TASK REQUIREMENTS: Your copy should hold only the lines from the one with "GAS pin DO: RX -> A5" to the one with "GAS pin GND: none -> GND", both included, each exactly as it stands below, with no pictures.

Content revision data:
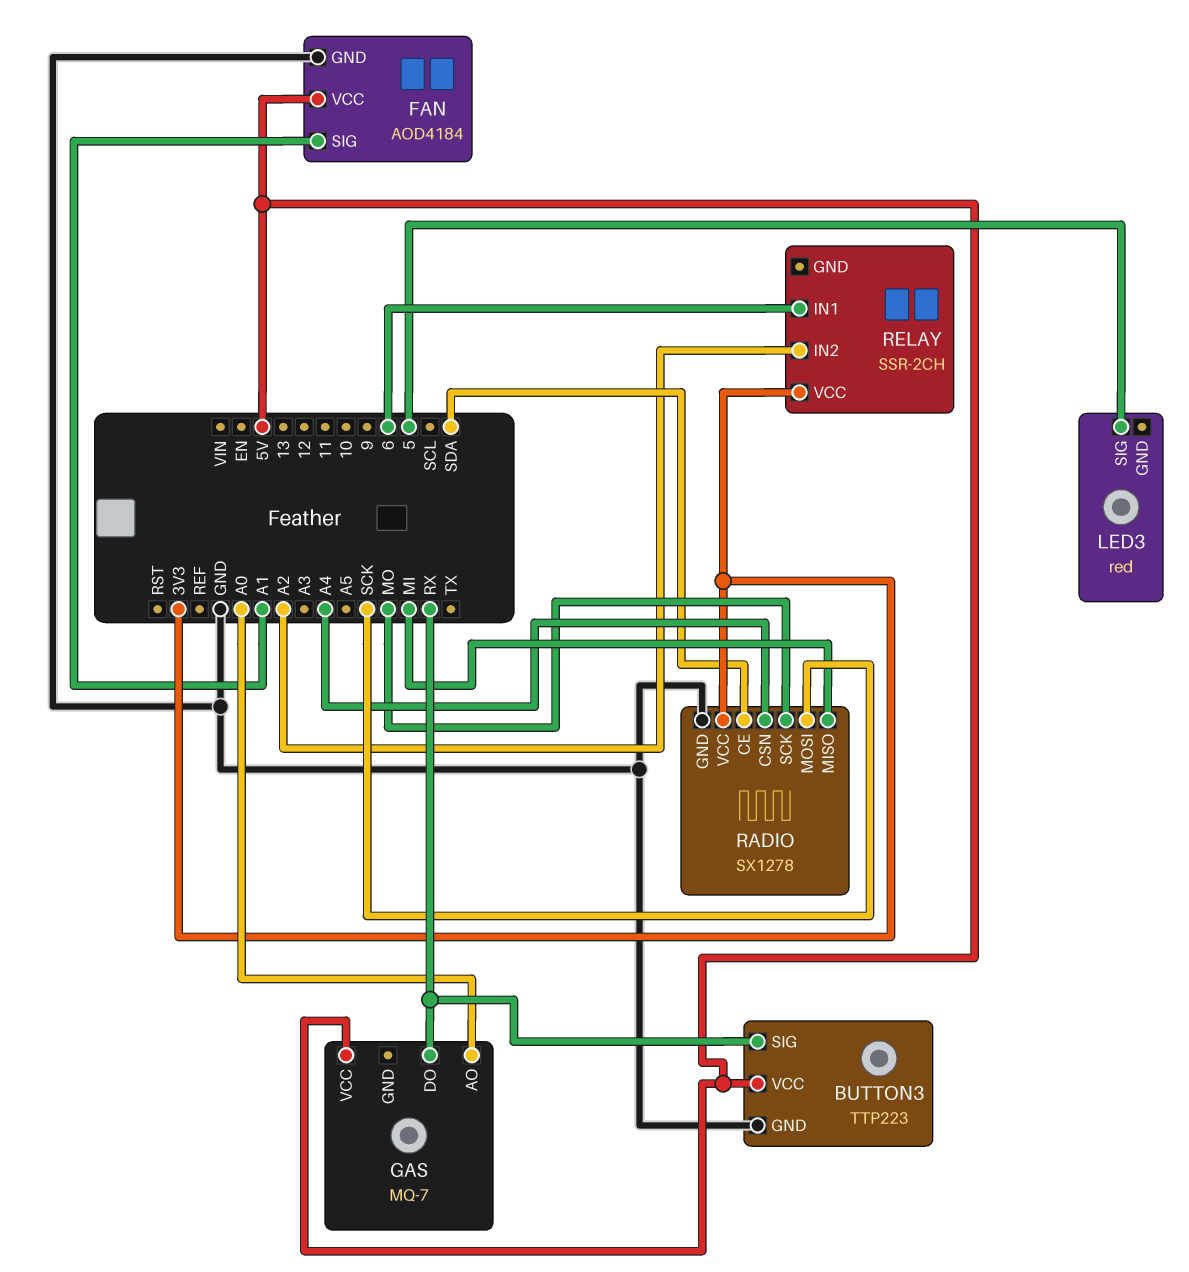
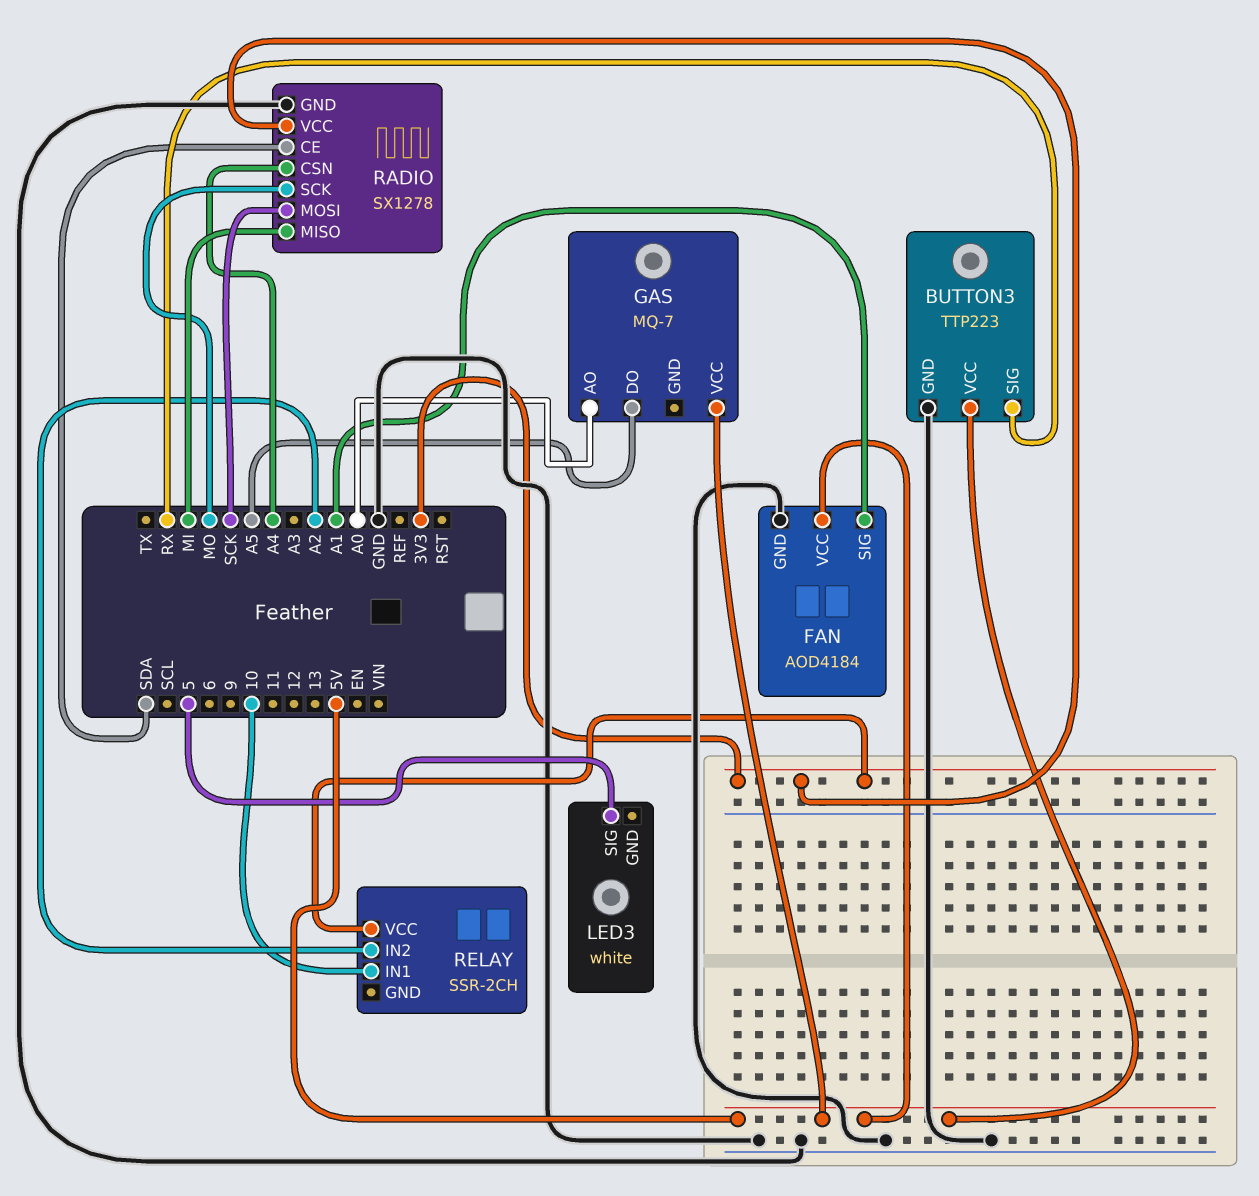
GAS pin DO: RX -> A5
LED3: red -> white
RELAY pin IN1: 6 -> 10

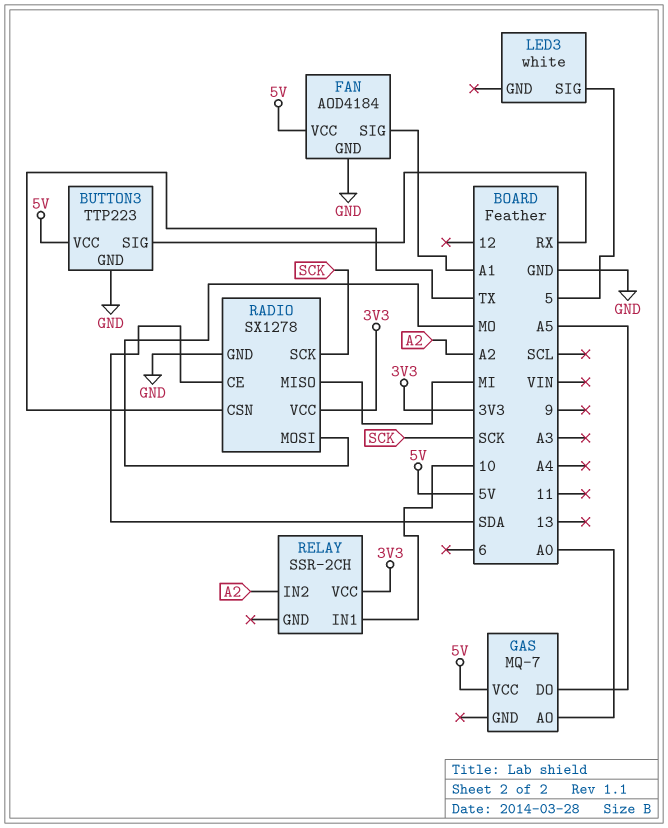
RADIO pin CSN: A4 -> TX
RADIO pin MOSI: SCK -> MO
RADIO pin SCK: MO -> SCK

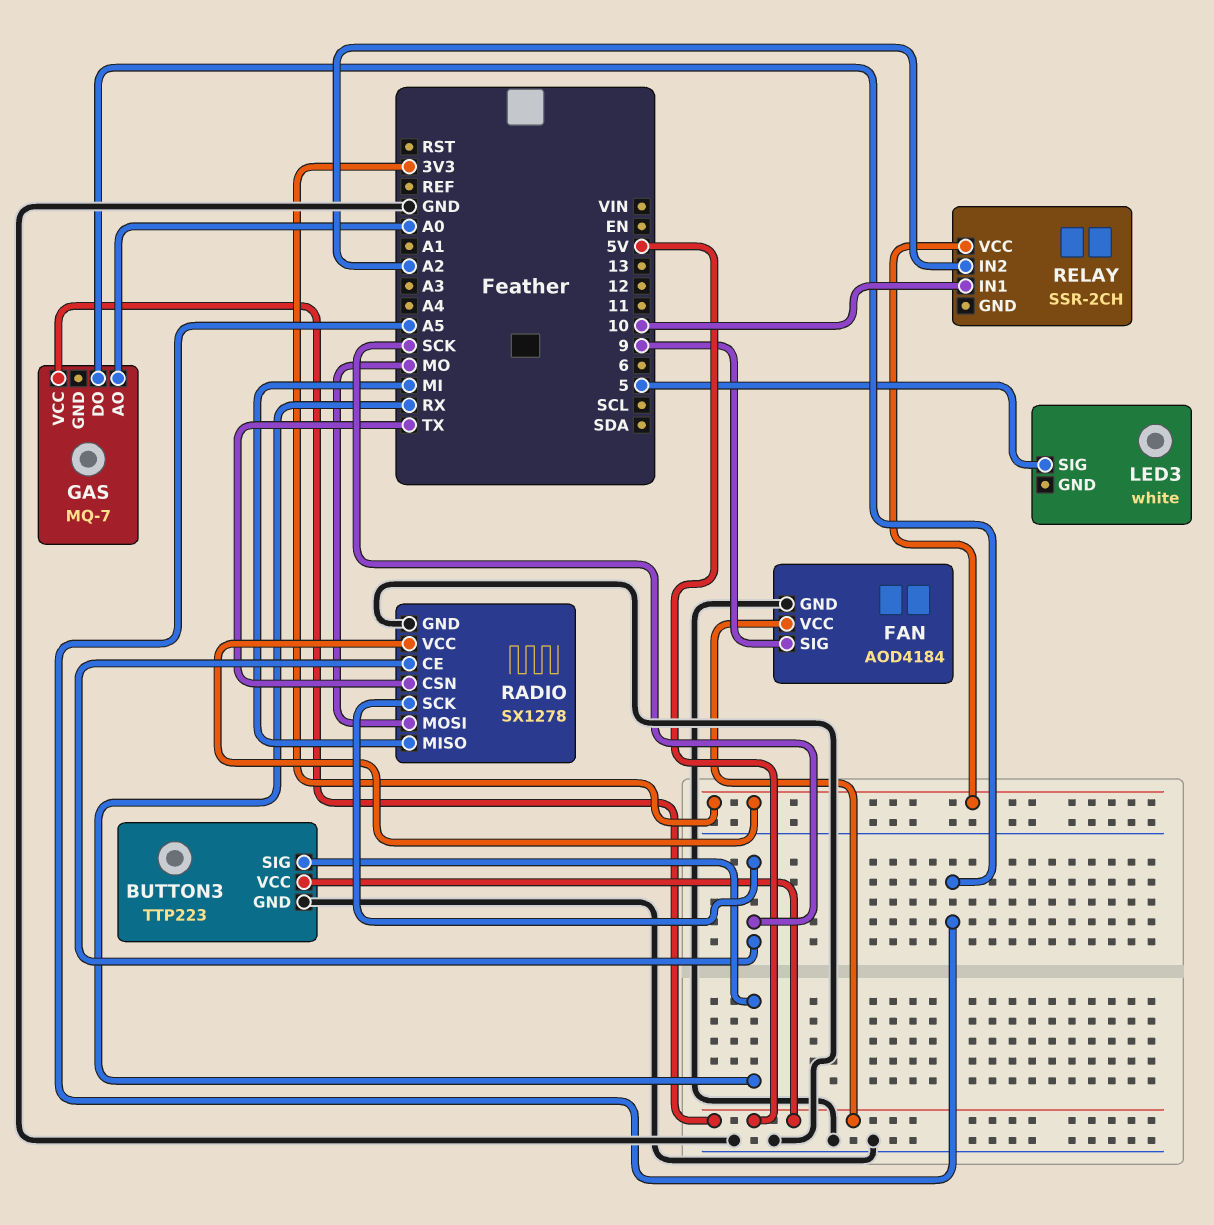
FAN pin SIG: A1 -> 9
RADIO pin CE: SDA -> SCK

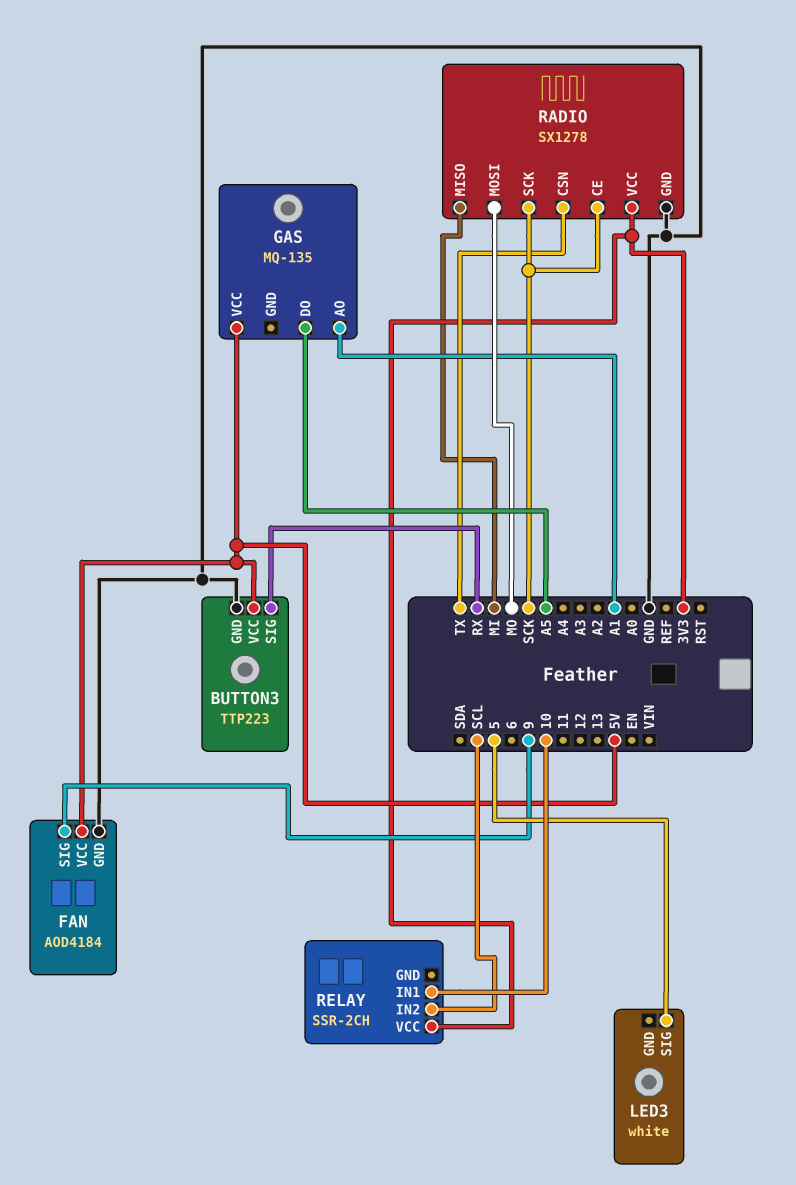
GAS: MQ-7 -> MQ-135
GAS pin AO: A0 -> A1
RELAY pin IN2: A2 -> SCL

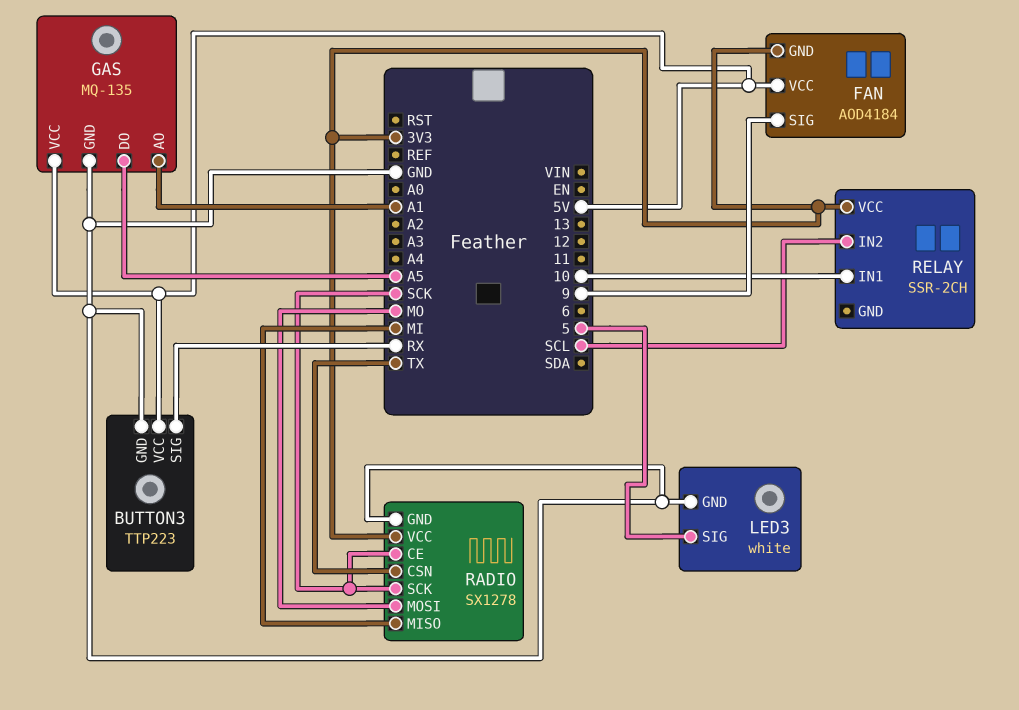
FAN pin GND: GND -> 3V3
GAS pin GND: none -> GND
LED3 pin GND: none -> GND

* * *

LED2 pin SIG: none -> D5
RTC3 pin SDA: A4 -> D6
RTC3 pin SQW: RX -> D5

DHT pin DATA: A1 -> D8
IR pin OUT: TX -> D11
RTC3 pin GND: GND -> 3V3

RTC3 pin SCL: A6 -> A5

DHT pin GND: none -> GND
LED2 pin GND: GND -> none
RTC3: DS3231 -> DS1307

...

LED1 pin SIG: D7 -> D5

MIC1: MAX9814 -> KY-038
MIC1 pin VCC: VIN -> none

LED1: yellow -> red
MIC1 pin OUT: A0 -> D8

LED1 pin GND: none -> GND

RESPONSE:
GAS pin DO: RX -> A5
LED3: red -> white
RELAY pin IN1: 6 -> 10

RADIO pin CSN: A4 -> TX
RADIO pin MOSI: SCK -> MO
RADIO pin SCK: MO -> SCK

FAN pin SIG: A1 -> 9
RADIO pin CE: SDA -> SCK

GAS: MQ-7 -> MQ-135
GAS pin AO: A0 -> A1
RELAY pin IN2: A2 -> SCL

FAN pin GND: GND -> 3V3
GAS pin GND: none -> GND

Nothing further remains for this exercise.